EXERCISE DETAILS:
Could you set down exactly the lines of the data below, starting at the one that holds "none -> pink brick B12 level 2" and ending at the one that holds "none -> tan slope D7:F7 level 1 top F", both included, and only those?

EXERCISE DATA:
┄┄┄┄┄┄┄┄┄┄

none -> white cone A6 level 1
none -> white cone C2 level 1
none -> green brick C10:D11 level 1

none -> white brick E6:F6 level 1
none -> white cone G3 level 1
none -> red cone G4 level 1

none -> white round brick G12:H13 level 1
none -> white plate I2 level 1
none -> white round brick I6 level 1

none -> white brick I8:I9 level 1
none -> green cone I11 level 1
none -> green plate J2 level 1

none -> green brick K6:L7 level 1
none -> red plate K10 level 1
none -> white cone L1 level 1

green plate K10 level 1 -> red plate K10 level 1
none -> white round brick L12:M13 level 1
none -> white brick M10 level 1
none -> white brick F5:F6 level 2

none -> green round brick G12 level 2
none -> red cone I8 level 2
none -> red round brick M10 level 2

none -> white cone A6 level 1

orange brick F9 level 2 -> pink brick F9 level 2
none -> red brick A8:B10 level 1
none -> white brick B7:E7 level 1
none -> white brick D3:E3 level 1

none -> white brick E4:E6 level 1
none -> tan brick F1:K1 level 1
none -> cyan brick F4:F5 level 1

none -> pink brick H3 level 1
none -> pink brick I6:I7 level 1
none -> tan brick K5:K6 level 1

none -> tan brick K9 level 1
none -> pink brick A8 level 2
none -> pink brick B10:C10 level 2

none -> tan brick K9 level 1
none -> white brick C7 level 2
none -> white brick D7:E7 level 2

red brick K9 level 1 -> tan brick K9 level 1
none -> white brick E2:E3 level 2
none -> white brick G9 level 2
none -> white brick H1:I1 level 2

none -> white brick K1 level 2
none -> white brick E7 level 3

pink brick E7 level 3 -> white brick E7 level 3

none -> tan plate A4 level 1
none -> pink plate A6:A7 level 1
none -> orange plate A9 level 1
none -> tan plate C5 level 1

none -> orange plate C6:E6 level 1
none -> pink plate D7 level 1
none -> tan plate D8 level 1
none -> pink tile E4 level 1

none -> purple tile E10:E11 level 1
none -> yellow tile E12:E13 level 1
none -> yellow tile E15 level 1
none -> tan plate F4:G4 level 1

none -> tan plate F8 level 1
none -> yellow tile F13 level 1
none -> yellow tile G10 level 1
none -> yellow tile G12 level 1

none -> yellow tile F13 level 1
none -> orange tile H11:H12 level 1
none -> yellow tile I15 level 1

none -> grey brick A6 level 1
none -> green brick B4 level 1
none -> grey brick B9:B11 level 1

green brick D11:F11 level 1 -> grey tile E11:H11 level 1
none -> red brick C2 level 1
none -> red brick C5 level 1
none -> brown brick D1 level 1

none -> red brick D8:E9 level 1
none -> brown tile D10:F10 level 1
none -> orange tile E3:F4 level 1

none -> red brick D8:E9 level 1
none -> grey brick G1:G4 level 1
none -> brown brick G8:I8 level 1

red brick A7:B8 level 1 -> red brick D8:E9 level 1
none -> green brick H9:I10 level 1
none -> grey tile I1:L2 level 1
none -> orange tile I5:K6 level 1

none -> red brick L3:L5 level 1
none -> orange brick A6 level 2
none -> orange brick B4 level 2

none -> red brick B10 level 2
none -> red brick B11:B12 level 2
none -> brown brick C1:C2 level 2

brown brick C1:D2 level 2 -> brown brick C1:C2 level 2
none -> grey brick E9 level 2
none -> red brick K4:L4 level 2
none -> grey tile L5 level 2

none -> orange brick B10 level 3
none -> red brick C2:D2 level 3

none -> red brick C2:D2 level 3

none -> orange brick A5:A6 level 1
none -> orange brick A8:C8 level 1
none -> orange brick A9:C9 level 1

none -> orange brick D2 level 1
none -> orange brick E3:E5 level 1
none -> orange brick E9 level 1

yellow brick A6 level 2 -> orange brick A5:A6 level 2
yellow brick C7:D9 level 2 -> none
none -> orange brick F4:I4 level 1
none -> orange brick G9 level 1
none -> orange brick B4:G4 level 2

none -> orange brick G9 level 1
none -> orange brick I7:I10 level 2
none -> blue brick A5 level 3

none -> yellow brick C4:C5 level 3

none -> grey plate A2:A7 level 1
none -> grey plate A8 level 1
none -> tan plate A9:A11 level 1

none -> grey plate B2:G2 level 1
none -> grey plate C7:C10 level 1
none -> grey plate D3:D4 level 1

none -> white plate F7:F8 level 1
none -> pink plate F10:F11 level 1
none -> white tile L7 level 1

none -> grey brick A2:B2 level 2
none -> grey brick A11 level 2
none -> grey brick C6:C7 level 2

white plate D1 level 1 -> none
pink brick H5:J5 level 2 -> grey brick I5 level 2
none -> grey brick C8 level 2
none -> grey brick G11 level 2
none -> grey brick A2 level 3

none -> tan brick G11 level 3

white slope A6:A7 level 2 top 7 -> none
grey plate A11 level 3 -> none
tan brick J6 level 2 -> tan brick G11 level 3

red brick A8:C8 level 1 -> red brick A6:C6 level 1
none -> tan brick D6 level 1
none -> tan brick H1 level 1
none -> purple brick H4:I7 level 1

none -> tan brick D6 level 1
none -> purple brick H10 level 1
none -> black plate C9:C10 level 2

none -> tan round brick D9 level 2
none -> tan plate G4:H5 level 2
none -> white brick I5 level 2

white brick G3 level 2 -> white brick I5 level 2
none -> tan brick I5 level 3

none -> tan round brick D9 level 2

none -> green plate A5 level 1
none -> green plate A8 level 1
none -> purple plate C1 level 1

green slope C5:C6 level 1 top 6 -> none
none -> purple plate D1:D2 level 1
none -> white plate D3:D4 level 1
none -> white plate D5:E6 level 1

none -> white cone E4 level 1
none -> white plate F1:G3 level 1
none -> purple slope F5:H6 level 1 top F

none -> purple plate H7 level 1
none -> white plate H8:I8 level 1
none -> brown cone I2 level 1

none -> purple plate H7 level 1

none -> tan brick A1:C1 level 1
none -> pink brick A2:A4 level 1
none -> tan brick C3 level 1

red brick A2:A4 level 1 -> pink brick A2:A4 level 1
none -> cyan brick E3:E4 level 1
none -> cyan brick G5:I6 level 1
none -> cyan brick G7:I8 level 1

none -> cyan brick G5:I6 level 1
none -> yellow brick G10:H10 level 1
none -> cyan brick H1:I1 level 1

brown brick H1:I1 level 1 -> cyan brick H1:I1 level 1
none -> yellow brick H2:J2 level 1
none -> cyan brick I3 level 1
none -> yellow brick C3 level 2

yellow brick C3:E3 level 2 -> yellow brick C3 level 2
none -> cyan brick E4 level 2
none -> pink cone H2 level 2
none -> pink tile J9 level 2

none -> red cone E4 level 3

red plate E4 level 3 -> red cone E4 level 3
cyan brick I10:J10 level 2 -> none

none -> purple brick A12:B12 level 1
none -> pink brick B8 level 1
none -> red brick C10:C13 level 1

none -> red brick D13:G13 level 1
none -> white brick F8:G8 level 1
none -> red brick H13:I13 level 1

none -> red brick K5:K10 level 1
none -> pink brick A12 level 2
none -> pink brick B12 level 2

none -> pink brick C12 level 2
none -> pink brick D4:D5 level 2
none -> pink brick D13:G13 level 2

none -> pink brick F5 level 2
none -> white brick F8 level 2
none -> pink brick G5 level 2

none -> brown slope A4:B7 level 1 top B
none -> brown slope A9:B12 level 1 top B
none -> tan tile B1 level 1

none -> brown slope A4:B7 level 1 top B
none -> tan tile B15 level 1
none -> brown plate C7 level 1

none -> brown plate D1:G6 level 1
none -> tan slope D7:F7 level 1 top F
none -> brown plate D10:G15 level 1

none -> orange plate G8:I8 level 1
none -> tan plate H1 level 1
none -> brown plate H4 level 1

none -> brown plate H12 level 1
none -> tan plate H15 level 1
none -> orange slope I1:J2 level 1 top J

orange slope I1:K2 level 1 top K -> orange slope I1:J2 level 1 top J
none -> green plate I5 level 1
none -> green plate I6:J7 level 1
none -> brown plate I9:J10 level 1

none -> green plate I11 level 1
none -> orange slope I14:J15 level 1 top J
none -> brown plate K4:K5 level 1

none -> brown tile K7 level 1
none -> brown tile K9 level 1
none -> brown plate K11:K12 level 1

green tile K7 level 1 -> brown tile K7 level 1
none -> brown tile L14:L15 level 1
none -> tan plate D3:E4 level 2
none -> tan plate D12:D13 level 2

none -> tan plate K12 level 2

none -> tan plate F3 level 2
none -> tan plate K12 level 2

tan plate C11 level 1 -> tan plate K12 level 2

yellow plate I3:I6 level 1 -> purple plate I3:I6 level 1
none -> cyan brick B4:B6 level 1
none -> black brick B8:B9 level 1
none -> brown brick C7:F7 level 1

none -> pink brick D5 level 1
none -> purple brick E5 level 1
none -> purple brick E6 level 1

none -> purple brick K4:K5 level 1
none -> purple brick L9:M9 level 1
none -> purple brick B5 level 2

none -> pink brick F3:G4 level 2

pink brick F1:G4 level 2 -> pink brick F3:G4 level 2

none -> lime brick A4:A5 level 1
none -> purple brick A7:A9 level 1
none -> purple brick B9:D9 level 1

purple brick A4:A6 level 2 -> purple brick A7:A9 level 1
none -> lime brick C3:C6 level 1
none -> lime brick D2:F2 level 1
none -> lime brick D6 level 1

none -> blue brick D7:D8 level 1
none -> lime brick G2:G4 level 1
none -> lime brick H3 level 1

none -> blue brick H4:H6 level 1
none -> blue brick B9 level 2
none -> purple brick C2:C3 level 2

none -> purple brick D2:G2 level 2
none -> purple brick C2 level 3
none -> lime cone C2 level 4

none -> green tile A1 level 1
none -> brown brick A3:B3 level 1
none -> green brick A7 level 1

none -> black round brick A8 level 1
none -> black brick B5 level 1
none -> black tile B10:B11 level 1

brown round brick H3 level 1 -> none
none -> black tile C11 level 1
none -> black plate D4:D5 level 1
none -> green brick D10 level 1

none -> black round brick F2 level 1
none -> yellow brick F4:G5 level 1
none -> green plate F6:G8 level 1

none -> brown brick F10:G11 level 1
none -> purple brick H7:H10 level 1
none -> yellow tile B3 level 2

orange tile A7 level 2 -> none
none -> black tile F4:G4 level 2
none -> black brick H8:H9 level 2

┄┄┄┄┄┄┄┄┄┄

THE COMPLETED TASK:
none -> pink brick B12 level 2

none -> pink brick C12 level 2
none -> pink brick D4:D5 level 2
none -> pink brick D13:G13 level 2

none -> pink brick F5 level 2
none -> white brick F8 level 2
none -> pink brick G5 level 2

none -> brown slope A4:B7 level 1 top B
none -> brown slope A9:B12 level 1 top B
none -> tan tile B1 level 1

none -> brown slope A4:B7 level 1 top B
none -> tan tile B15 level 1
none -> brown plate C7 level 1

none -> brown plate D1:G6 level 1
none -> tan slope D7:F7 level 1 top F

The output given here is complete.